:: Work required ::
Show, from the records below, all lines that contain the word "SONAR".

:: Records supplied ::
|---|
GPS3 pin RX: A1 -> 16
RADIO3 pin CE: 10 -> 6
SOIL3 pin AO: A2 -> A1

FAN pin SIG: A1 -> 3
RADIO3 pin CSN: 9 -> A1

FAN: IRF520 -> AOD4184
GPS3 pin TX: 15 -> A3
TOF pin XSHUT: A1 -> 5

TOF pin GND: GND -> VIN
|---|
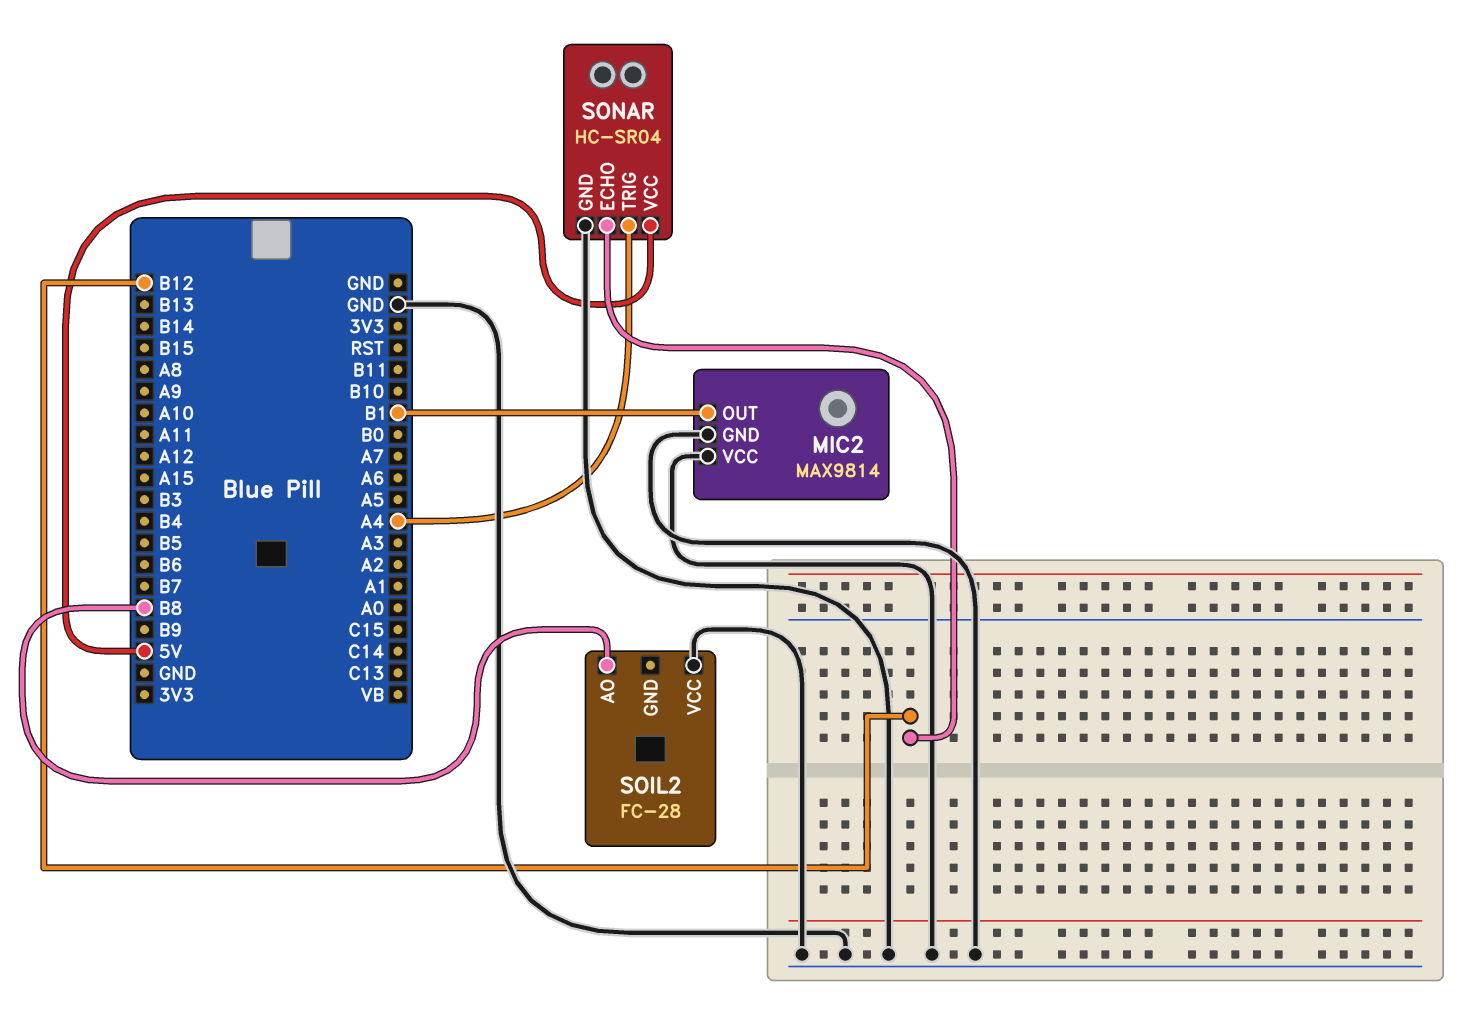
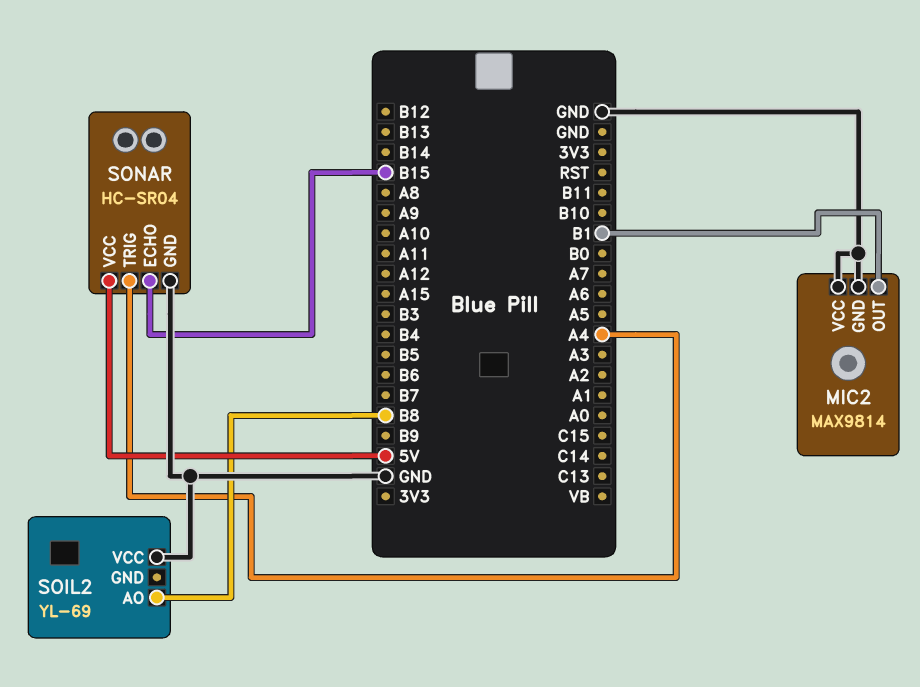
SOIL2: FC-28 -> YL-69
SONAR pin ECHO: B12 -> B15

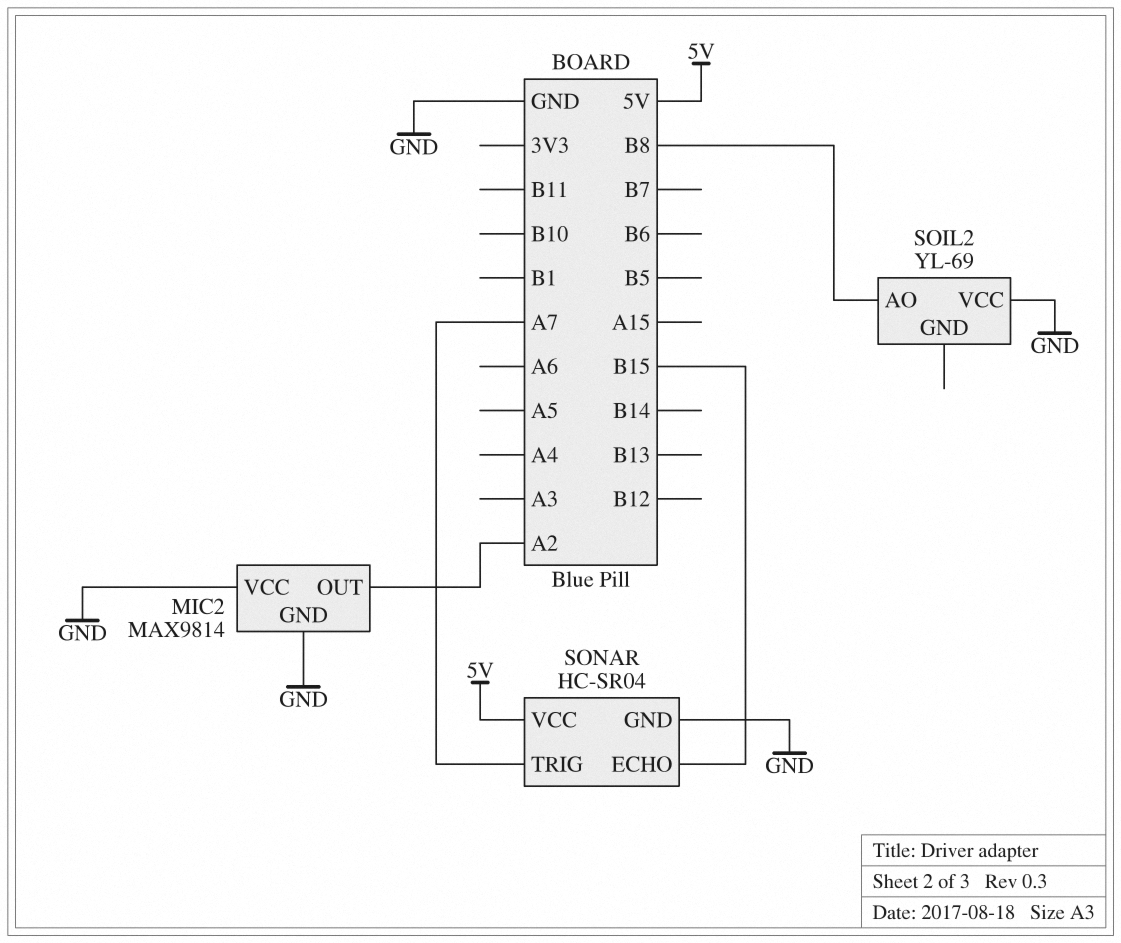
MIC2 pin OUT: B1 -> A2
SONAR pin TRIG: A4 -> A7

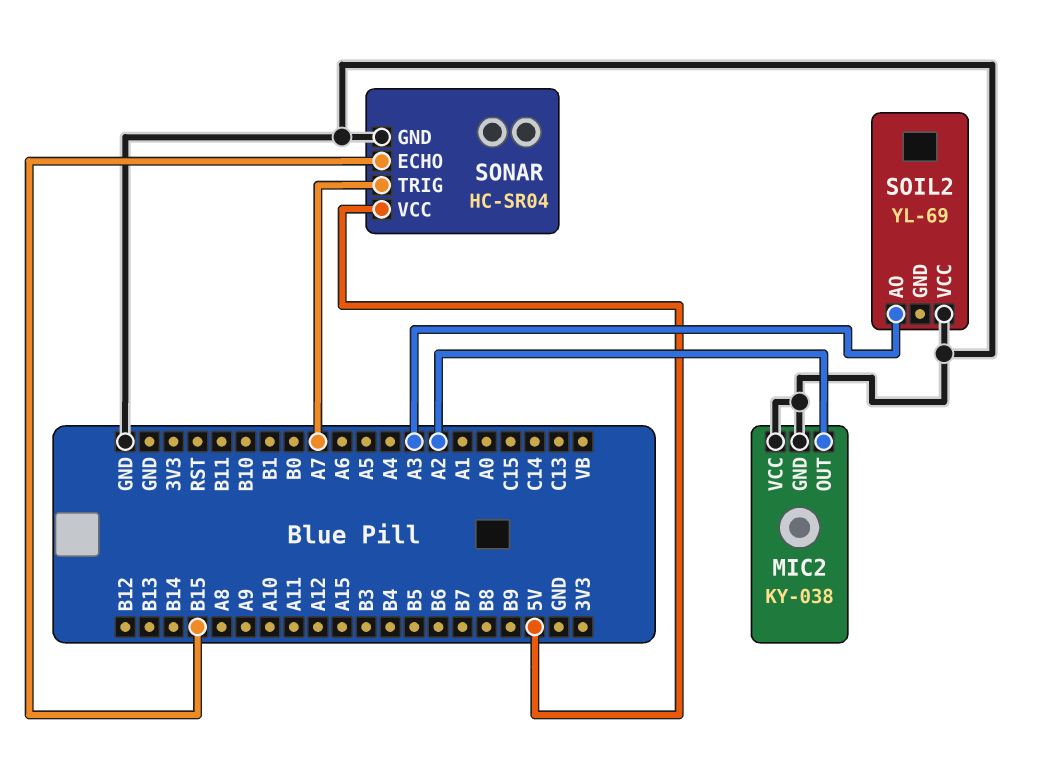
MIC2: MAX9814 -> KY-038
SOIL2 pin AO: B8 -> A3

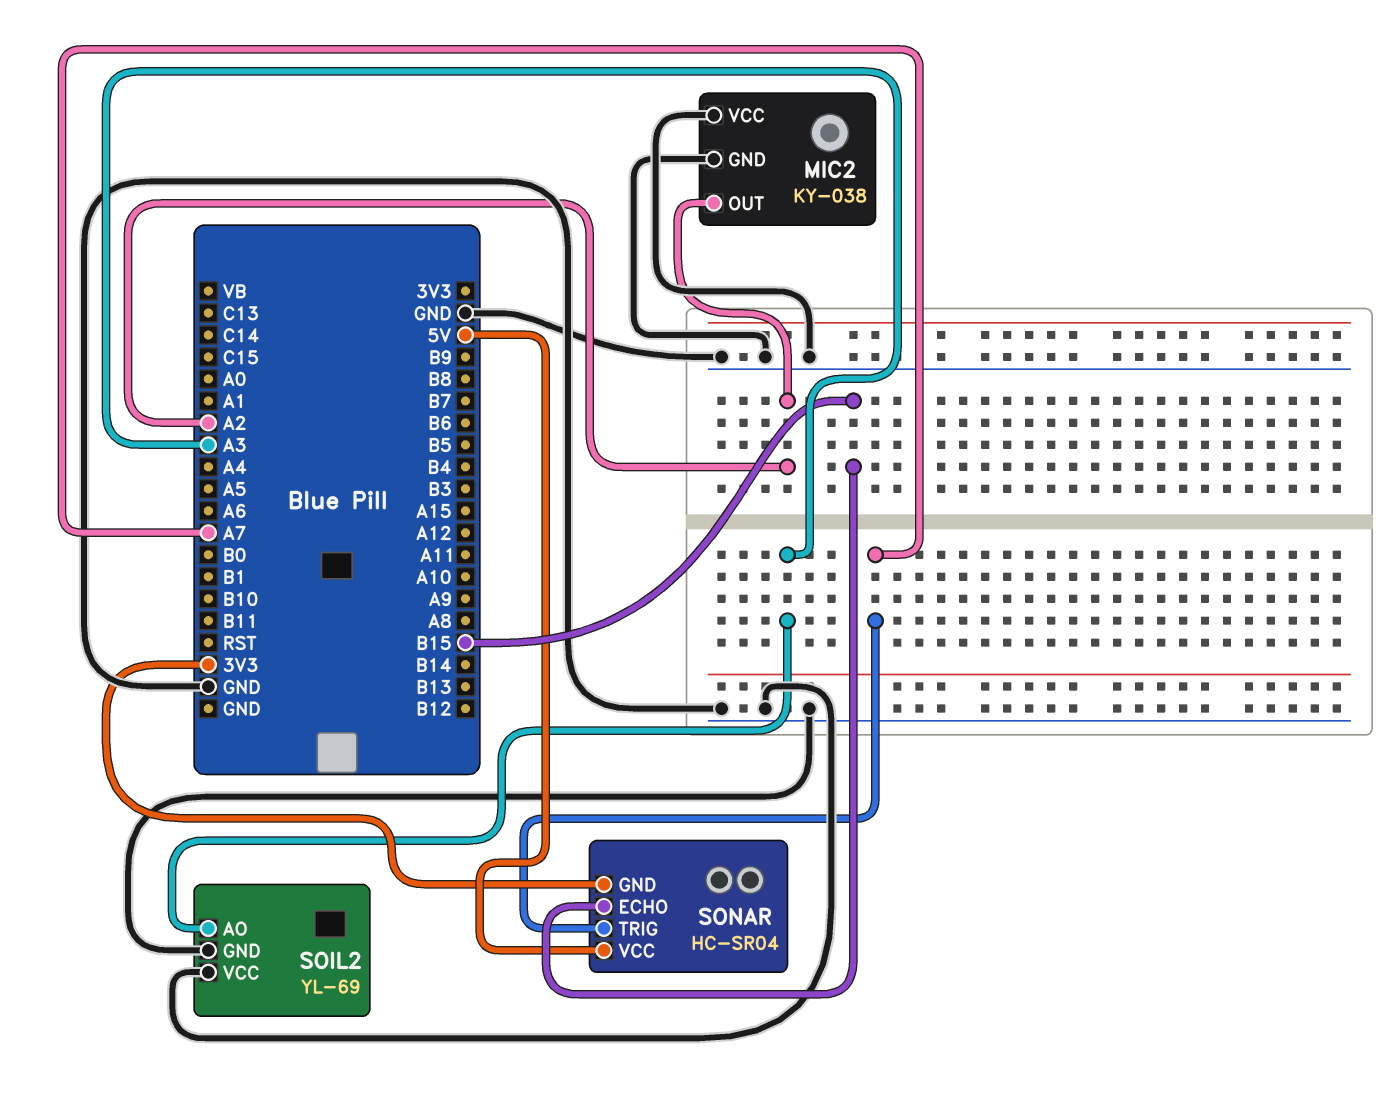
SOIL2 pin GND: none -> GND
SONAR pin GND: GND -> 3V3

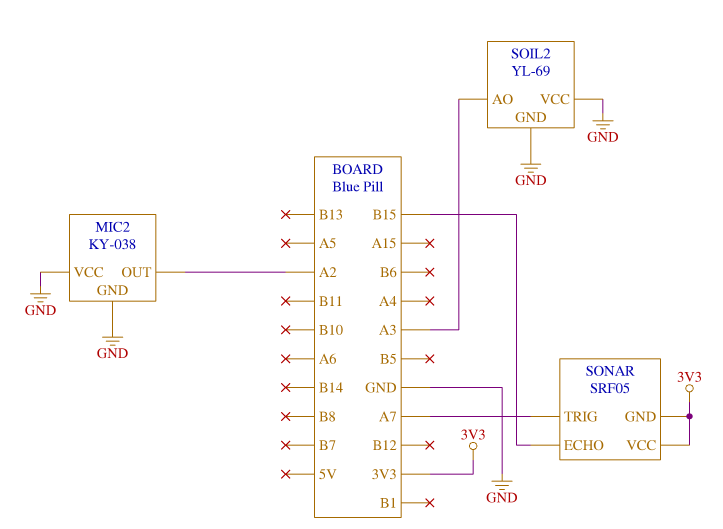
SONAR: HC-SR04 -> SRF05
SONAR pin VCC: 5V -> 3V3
|---|
:: Expected output ::
SONAR pin ECHO: B12 -> B15
SONAR pin TRIG: A4 -> A7
SONAR pin GND: GND -> 3V3
SONAR: HC-SR04 -> SRF05
SONAR pin VCC: 5V -> 3V3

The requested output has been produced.